* **TASK TO COMPLETE**:
Return a copy of every line in the data below that contains "relocated".

* **DATA RECORDS**:
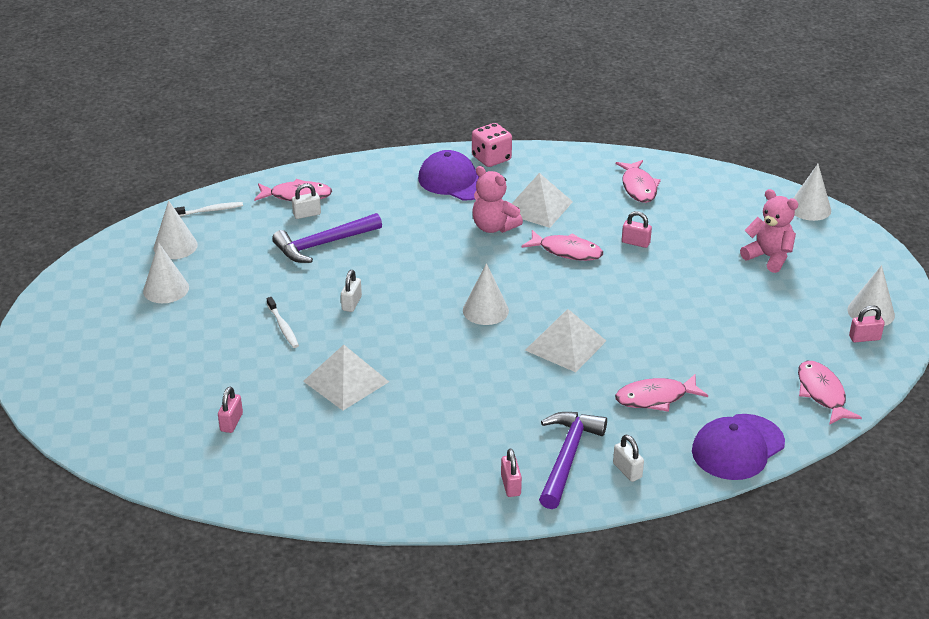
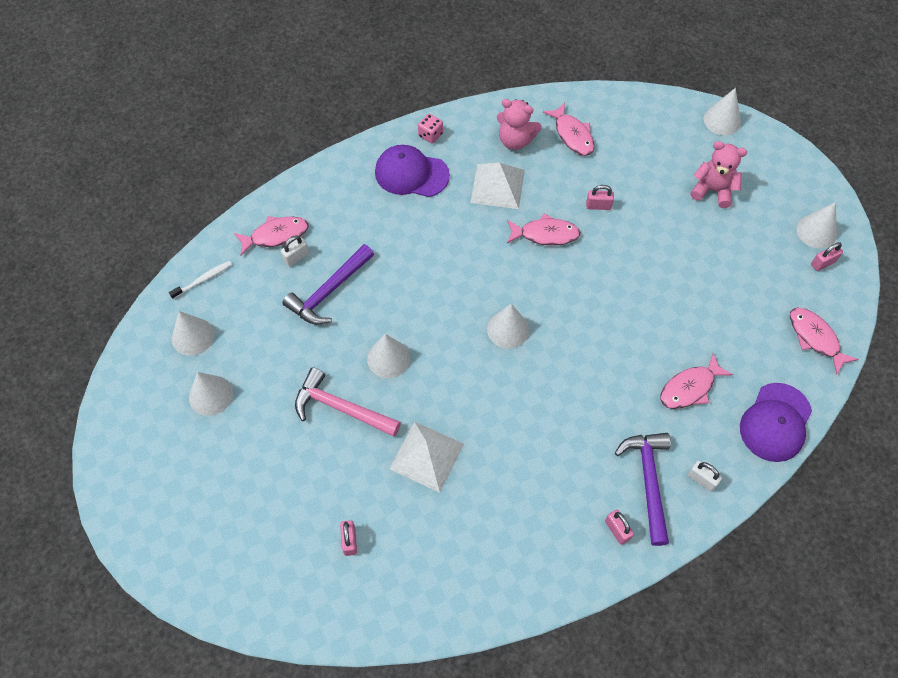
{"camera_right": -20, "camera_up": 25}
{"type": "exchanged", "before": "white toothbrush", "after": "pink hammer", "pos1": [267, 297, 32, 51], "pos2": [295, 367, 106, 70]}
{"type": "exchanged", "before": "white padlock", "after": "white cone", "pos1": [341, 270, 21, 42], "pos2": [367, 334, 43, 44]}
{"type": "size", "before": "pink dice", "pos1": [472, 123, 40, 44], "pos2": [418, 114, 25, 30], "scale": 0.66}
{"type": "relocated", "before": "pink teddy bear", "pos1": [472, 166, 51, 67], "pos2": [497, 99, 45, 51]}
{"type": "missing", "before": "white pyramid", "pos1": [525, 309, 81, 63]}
* * *
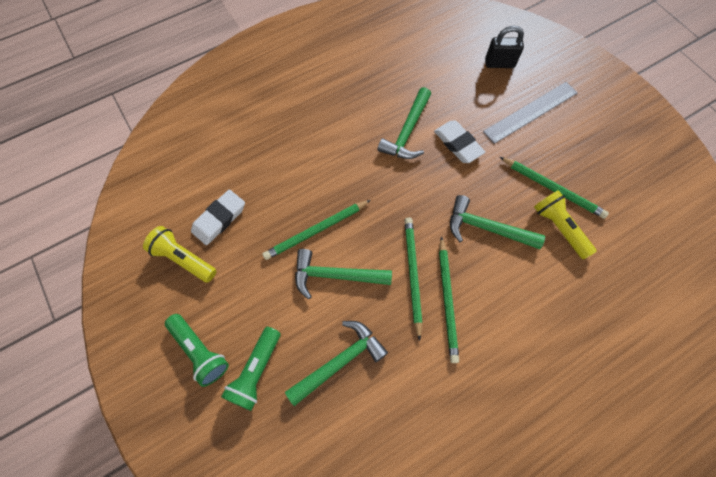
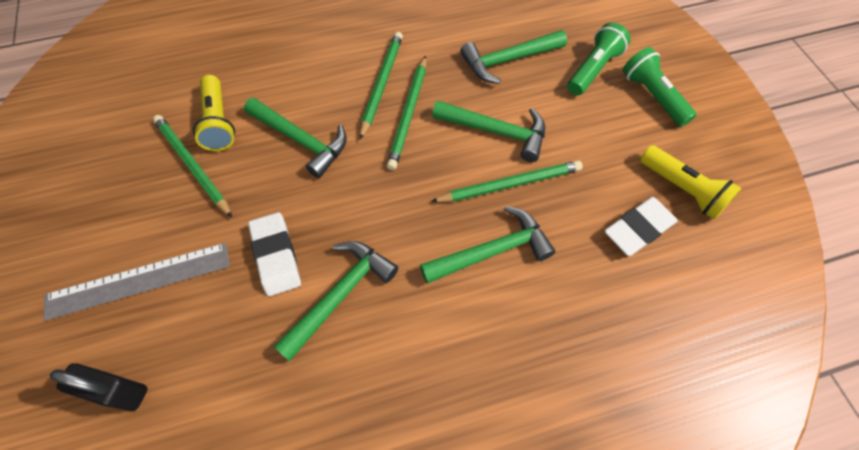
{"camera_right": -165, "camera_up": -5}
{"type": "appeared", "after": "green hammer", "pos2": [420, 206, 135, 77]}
* * *
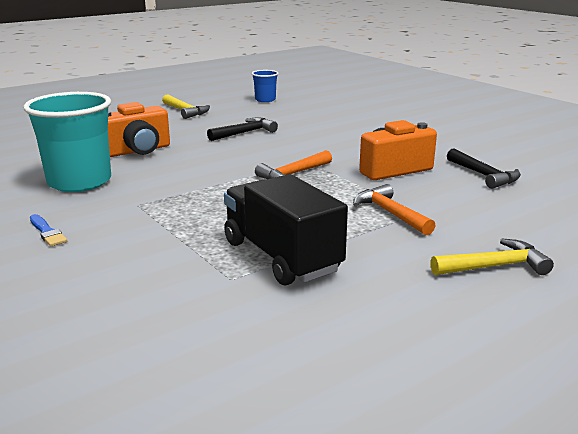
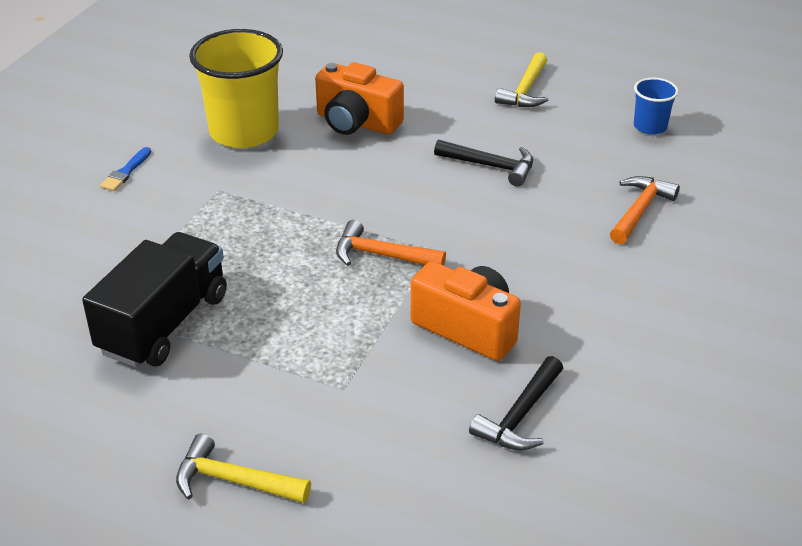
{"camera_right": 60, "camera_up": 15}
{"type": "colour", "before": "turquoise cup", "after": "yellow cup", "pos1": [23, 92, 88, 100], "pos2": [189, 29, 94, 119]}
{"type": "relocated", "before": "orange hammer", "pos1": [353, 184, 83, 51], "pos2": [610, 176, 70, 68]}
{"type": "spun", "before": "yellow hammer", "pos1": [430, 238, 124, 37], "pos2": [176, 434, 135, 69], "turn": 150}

* **SOLUTION FOR THIS EXERCISE**:
{"type": "relocated", "before": "pink teddy bear", "pos1": [472, 166, 51, 67], "pos2": [497, 99, 45, 51]}
{"type": "relocated", "before": "orange hammer", "pos1": [353, 184, 83, 51], "pos2": [610, 176, 70, 68]}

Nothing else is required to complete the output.